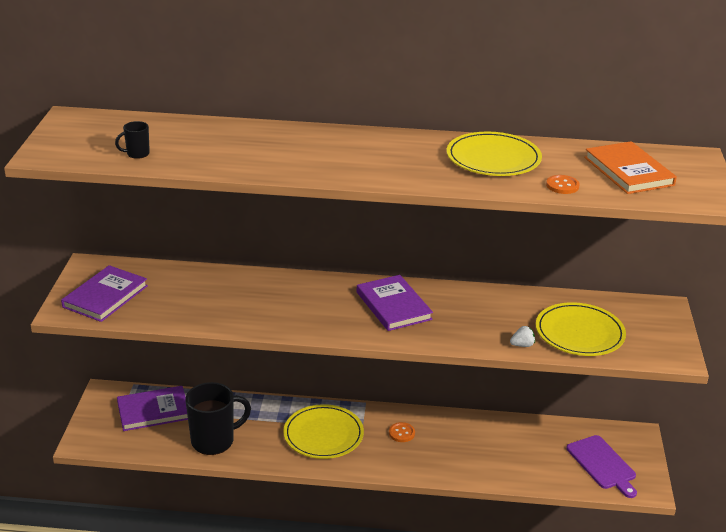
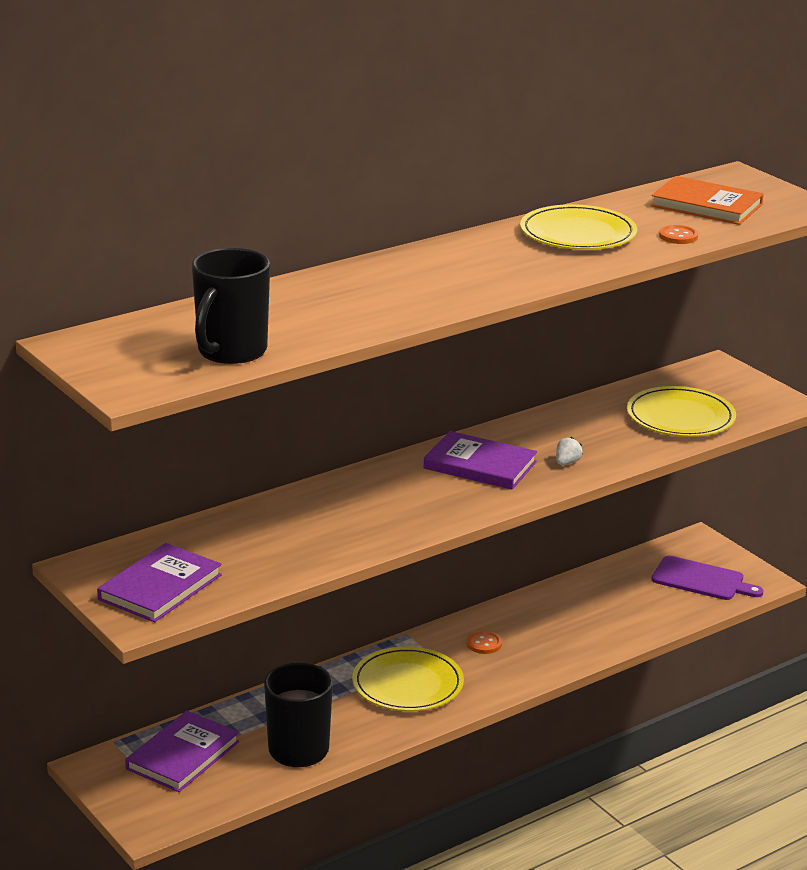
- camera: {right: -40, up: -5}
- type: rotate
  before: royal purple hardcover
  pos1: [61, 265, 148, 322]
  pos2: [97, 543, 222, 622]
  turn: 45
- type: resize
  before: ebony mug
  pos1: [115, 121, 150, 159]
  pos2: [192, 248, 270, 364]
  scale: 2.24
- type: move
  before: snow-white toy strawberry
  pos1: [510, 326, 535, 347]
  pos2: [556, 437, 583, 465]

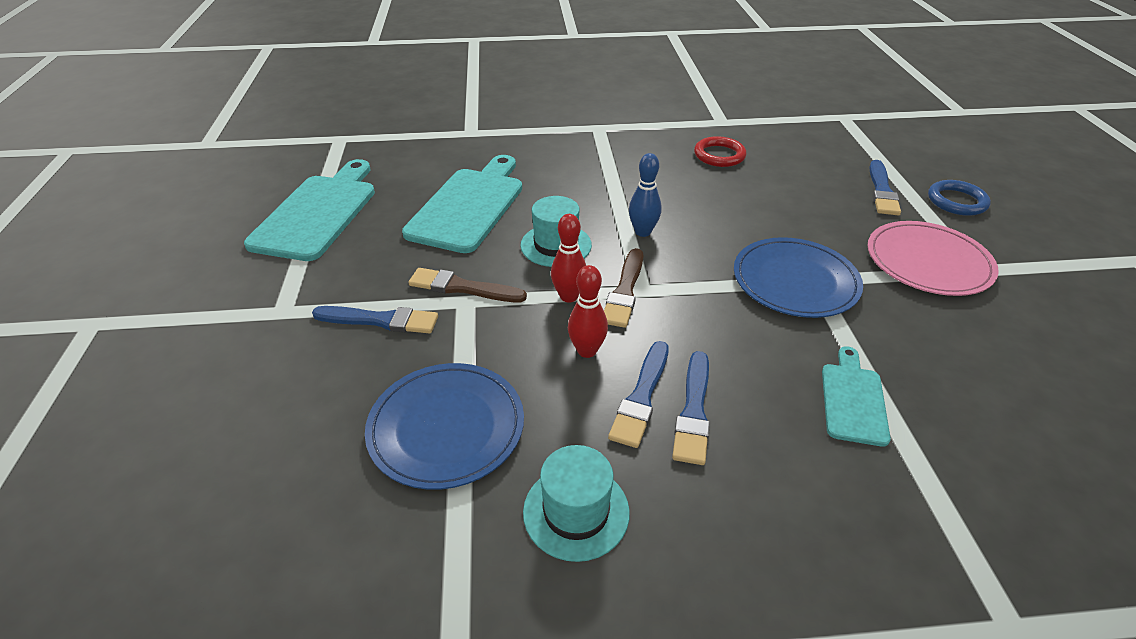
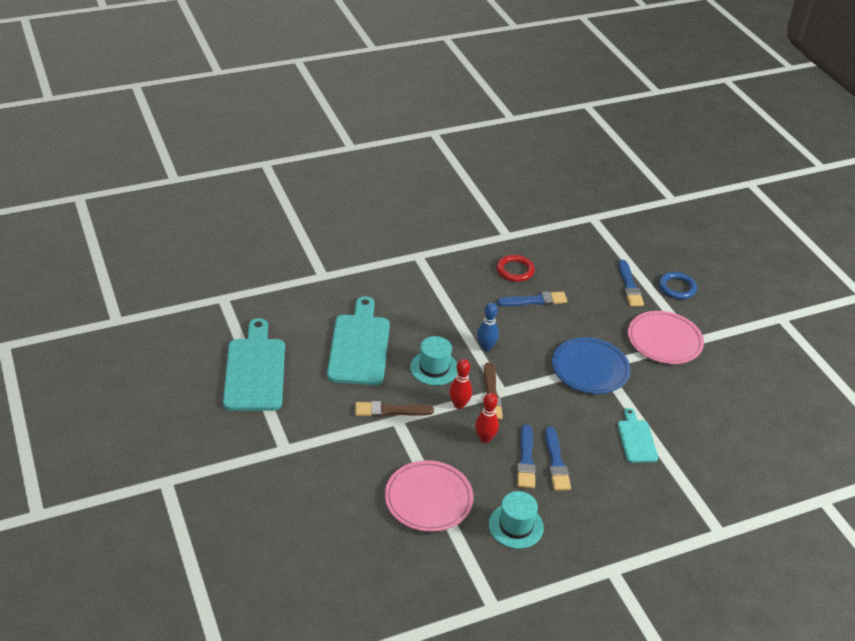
- camera: {right: -20, up: 0}
- type: move
  before: cobalt paint brush
  pos1: [312, 306, 438, 333]
  pos2: [497, 291, 567, 306]
- type: recolor
  before: cobalt plate
  after: pink plate
  pos1: [365, 363, 524, 490]
  pos2: [385, 460, 473, 532]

################

◆ **What you should do**: Your copy should hold exactly the lines from the one that contains "before: royal purple hardcover" through the final line of the data, both ends included, and no pictures.

◆ **Completed task**:
  before: royal purple hardcover
  pos1: [61, 265, 148, 322]
  pos2: [97, 543, 222, 622]
  turn: 45
- type: resize
  before: ebony mug
  pos1: [115, 121, 150, 159]
  pos2: [192, 248, 270, 364]
  scale: 2.24
- type: move
  before: snow-white toy strawberry
  pos1: [510, 326, 535, 347]
  pos2: [556, 437, 583, 465]

- camera: {right: -20, up: 0}
- type: move
  before: cobalt paint brush
  pos1: [312, 306, 438, 333]
  pos2: [497, 291, 567, 306]
- type: recolor
  before: cobalt plate
  after: pink plate
  pos1: [365, 363, 524, 490]
  pos2: [385, 460, 473, 532]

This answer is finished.